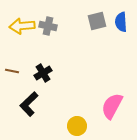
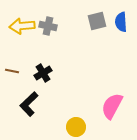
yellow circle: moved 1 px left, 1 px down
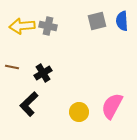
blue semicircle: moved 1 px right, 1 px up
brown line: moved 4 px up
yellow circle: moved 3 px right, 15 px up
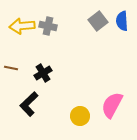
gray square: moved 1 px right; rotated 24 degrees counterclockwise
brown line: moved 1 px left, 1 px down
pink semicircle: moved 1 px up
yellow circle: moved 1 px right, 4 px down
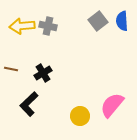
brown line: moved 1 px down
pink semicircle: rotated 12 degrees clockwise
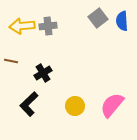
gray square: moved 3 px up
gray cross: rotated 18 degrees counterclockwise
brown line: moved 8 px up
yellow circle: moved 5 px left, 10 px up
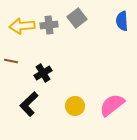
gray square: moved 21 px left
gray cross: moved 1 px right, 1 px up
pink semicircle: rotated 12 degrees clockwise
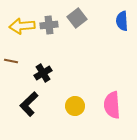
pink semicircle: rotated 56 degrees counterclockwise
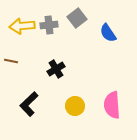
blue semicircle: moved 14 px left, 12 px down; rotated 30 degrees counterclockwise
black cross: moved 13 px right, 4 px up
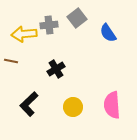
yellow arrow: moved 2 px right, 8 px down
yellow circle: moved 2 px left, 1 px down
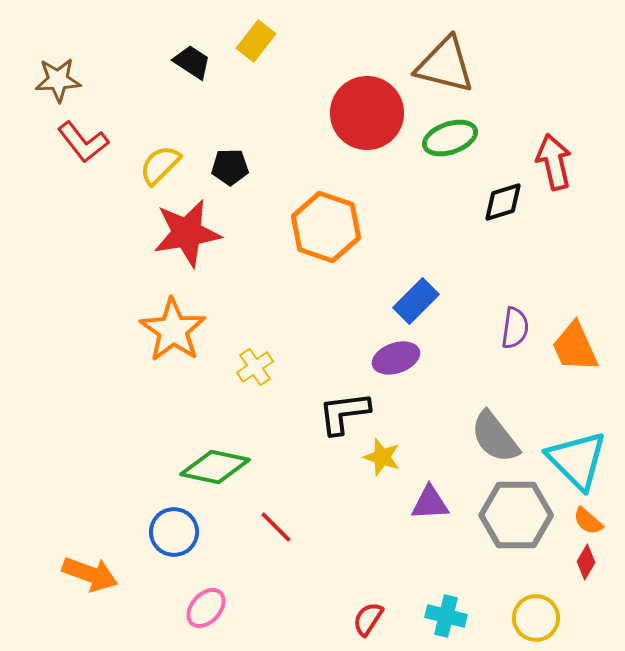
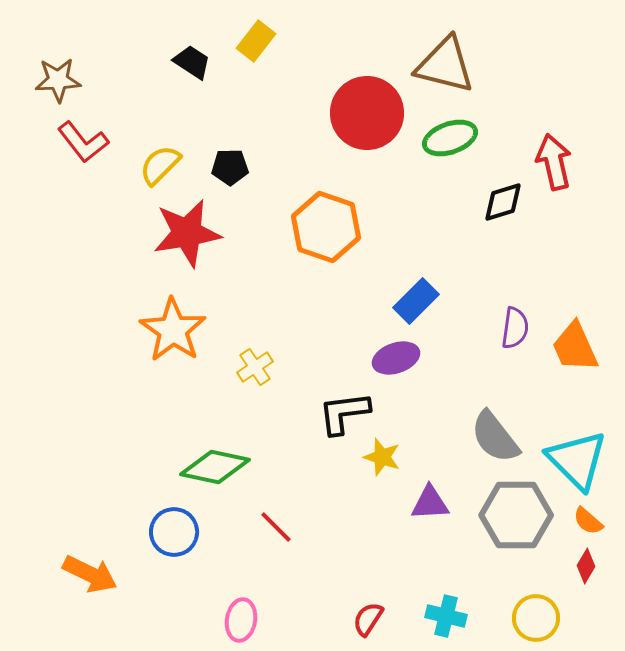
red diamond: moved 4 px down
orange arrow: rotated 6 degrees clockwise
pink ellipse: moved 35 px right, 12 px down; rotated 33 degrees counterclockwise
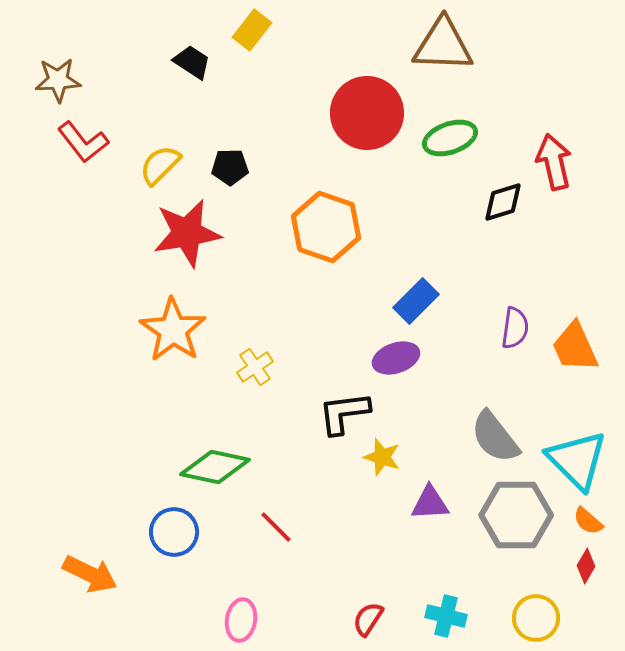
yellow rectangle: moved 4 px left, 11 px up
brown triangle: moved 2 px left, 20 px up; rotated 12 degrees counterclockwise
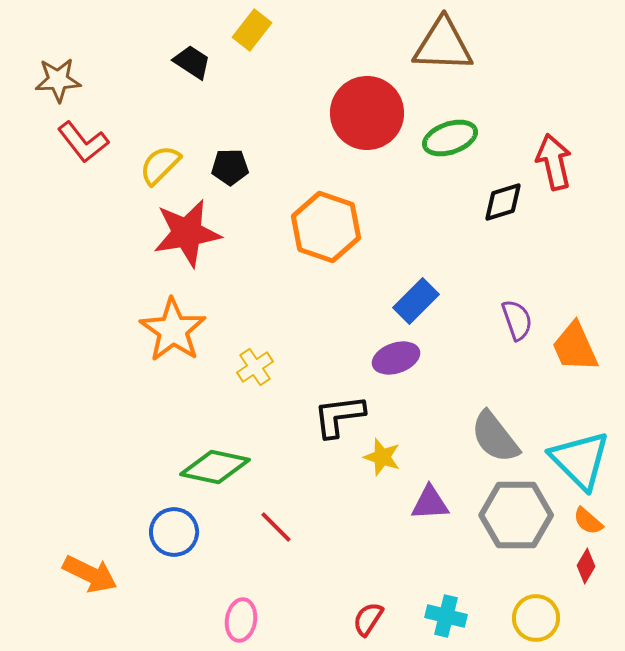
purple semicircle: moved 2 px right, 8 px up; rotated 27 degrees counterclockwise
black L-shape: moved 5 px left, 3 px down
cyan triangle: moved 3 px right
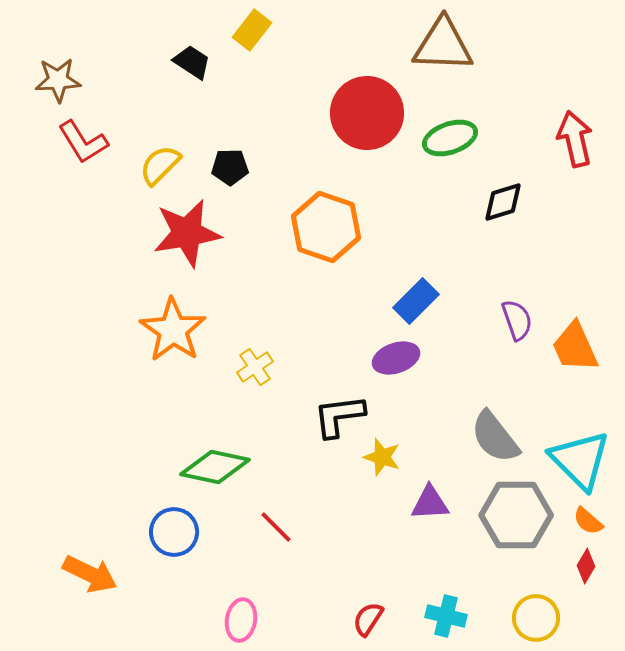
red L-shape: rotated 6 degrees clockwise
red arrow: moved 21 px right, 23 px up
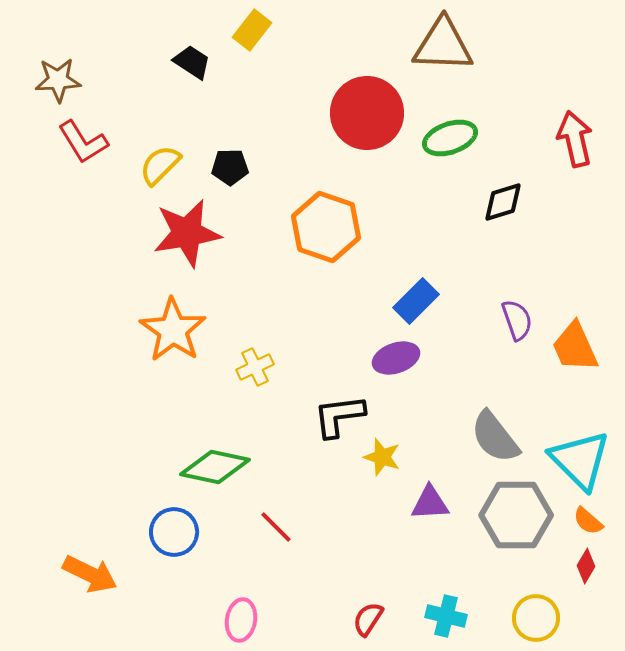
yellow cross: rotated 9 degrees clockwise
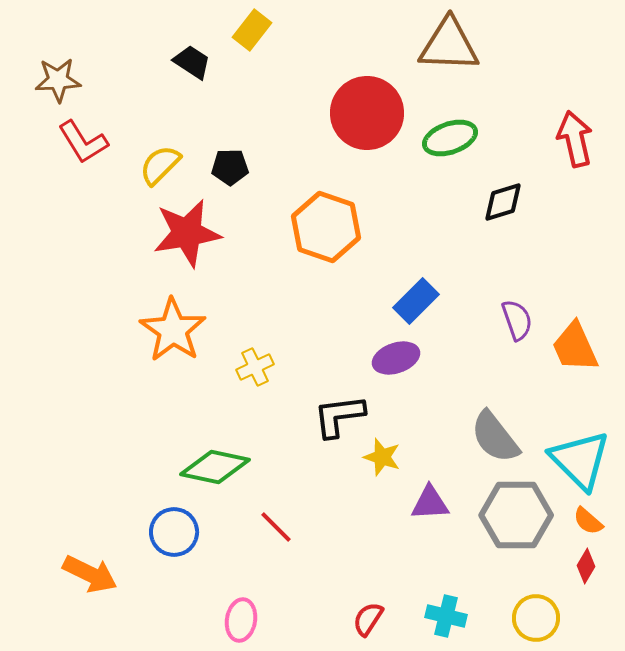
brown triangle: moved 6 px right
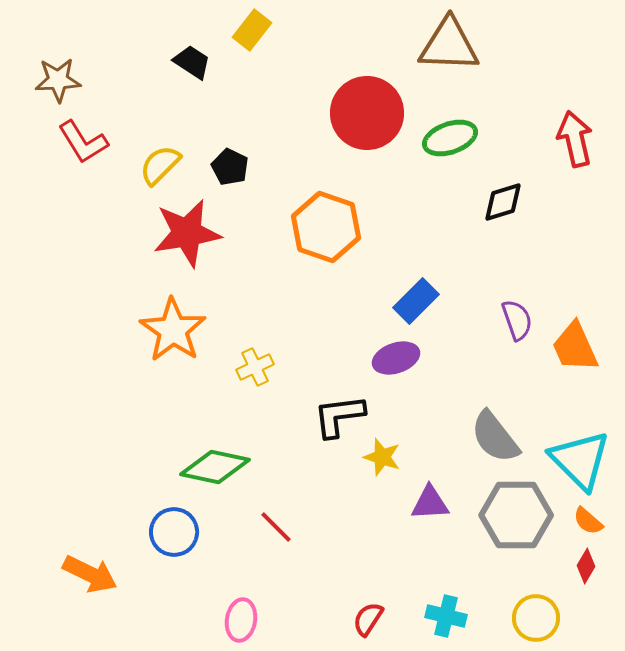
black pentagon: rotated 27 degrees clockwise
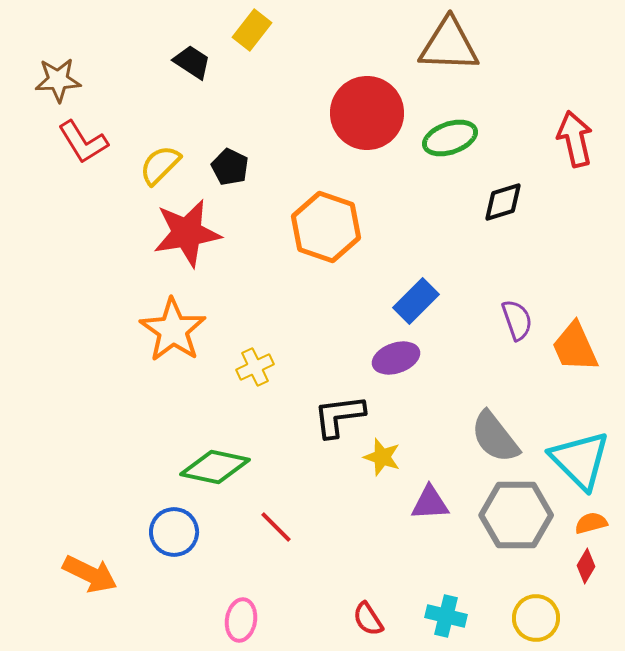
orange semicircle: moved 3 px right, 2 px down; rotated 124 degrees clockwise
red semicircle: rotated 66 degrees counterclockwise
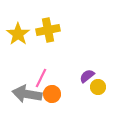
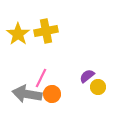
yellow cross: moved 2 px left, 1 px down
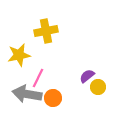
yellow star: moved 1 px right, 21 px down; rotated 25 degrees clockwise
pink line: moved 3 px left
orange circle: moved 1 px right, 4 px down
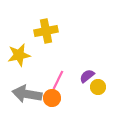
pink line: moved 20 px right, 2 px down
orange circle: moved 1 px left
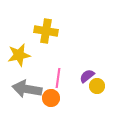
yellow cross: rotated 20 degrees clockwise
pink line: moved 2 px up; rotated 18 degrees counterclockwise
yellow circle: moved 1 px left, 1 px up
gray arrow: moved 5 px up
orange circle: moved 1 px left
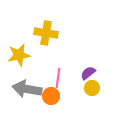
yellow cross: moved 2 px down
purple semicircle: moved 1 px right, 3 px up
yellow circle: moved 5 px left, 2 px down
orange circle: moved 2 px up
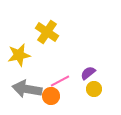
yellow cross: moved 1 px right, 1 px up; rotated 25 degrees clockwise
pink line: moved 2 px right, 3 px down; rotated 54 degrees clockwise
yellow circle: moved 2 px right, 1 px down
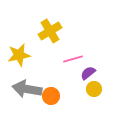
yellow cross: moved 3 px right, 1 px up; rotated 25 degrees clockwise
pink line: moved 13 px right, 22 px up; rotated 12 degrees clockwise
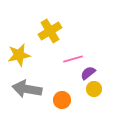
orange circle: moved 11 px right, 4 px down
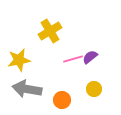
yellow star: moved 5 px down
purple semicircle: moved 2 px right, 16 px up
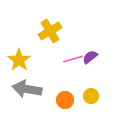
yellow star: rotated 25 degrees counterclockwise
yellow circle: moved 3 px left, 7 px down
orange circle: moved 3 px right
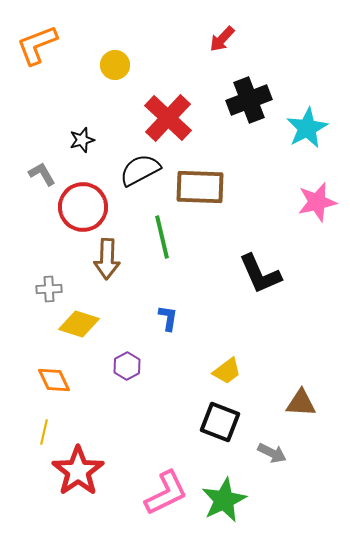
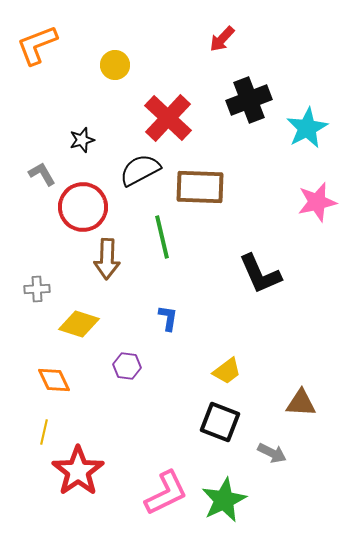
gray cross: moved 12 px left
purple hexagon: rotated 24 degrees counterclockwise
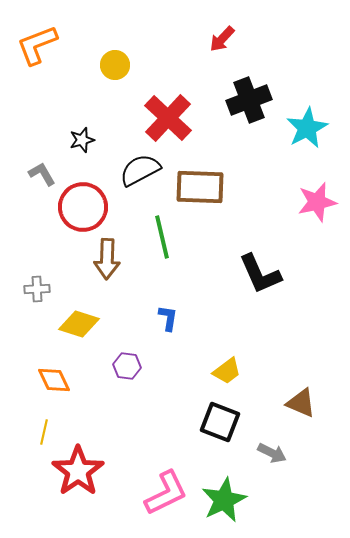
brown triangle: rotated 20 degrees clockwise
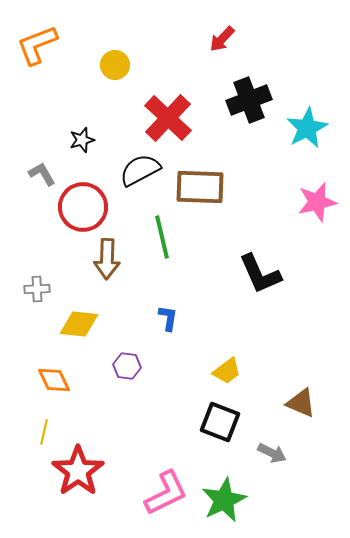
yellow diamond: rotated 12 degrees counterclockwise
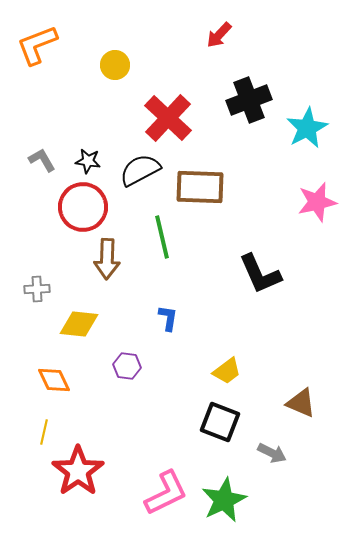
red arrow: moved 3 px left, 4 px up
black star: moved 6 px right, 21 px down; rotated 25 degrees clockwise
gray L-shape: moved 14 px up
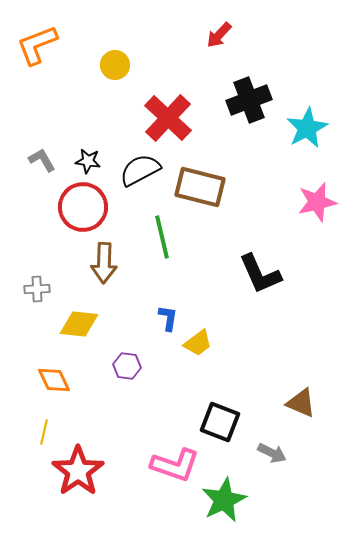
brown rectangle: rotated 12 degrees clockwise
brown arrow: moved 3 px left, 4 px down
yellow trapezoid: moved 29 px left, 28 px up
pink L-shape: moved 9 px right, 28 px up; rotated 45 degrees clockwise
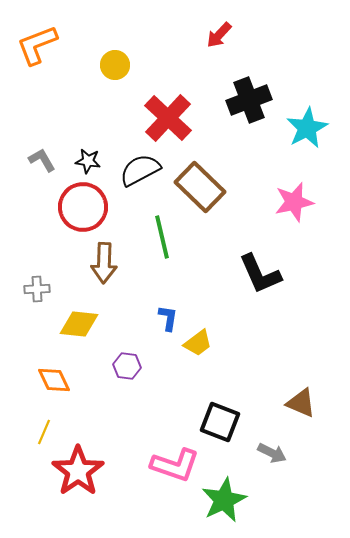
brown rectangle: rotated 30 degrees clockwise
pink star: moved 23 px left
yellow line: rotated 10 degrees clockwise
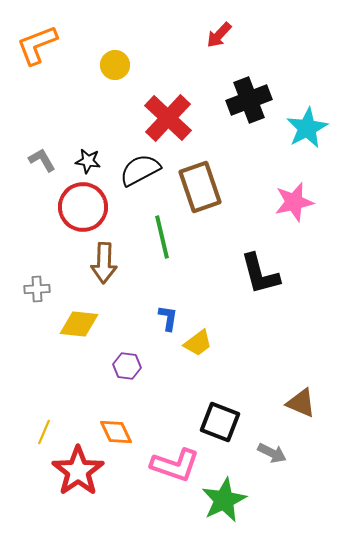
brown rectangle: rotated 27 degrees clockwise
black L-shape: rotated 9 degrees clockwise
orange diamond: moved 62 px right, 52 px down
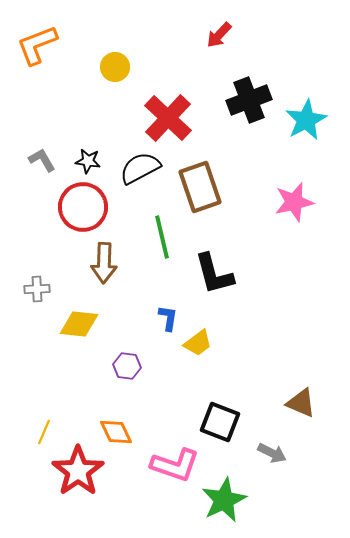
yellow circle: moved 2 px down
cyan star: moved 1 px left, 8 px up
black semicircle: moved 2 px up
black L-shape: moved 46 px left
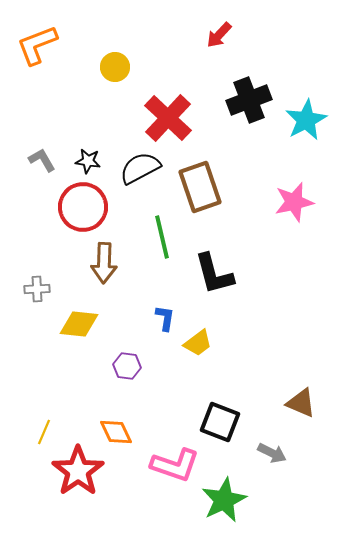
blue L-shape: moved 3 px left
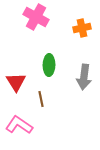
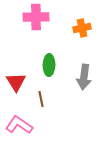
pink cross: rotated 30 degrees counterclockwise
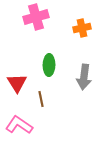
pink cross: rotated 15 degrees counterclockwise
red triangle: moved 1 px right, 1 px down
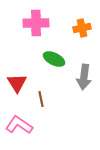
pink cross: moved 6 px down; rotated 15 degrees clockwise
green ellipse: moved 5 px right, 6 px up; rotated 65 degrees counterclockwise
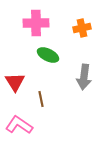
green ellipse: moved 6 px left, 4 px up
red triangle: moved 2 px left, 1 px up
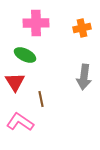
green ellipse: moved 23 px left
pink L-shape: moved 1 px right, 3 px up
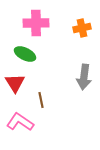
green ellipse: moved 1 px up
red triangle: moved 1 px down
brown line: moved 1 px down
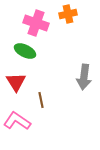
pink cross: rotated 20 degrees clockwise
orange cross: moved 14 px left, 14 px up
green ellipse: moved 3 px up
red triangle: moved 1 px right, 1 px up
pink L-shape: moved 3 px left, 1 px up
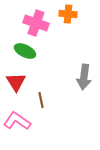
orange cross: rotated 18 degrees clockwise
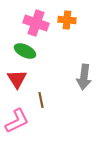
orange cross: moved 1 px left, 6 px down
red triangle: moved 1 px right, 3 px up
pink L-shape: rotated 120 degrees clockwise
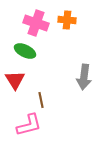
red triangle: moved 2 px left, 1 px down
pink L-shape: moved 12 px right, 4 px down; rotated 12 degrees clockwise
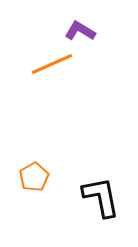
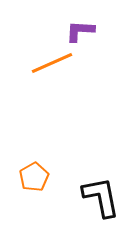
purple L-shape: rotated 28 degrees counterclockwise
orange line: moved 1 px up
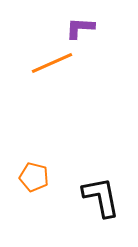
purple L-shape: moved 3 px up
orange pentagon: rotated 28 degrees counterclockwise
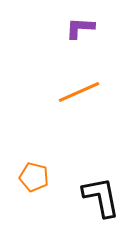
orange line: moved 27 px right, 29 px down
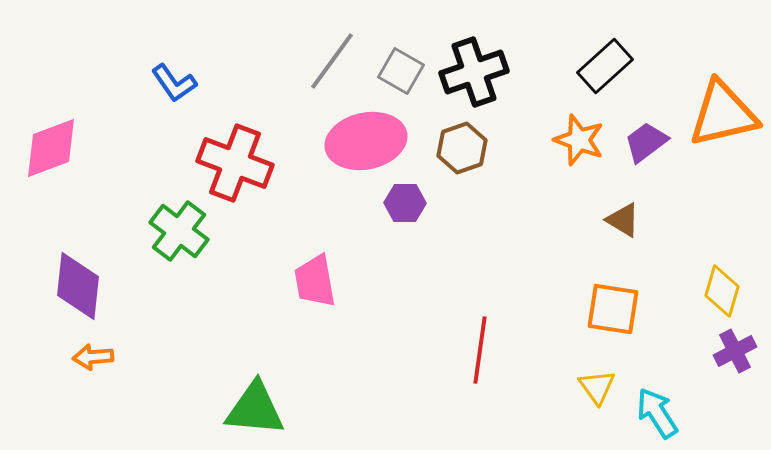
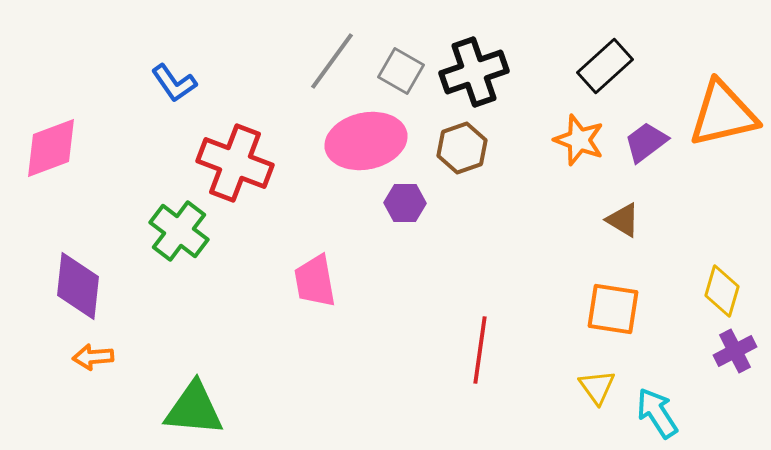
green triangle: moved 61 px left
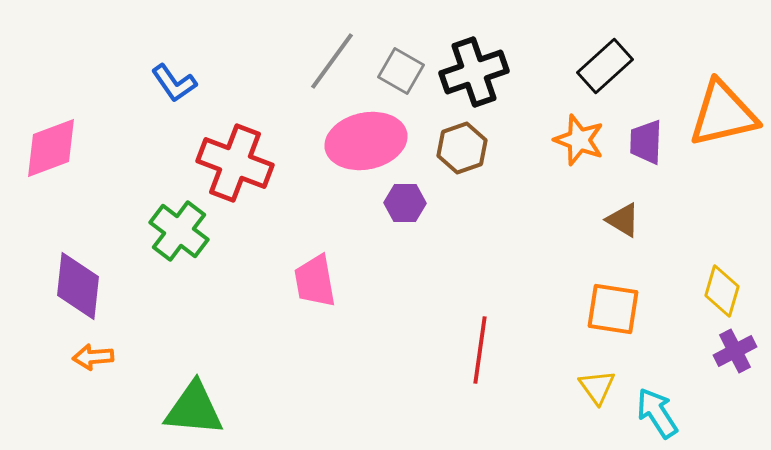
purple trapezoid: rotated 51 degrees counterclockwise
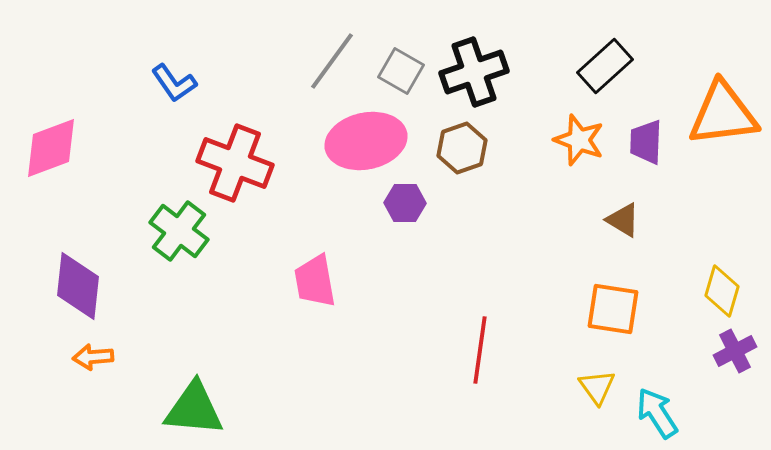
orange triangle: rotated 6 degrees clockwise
• • • • • • •
▶ [Written problem]: Please change "semicircle" to "half-circle" in the lines that run from the start of the records through the line that contains "yellow circle: moved 1 px right, 4 px down", keeping everything else the same. Leave the pictures out of your answer.

▶ [Written response]:
yellow circle: moved 1 px left, 1 px down
blue half-circle: moved 1 px right, 1 px up
brown line: moved 4 px up
yellow circle: moved 3 px right, 15 px up
gray square: moved 1 px right; rotated 24 degrees counterclockwise
brown line: moved 1 px left, 1 px down
pink half-circle: moved 1 px up
yellow circle: moved 1 px right, 4 px down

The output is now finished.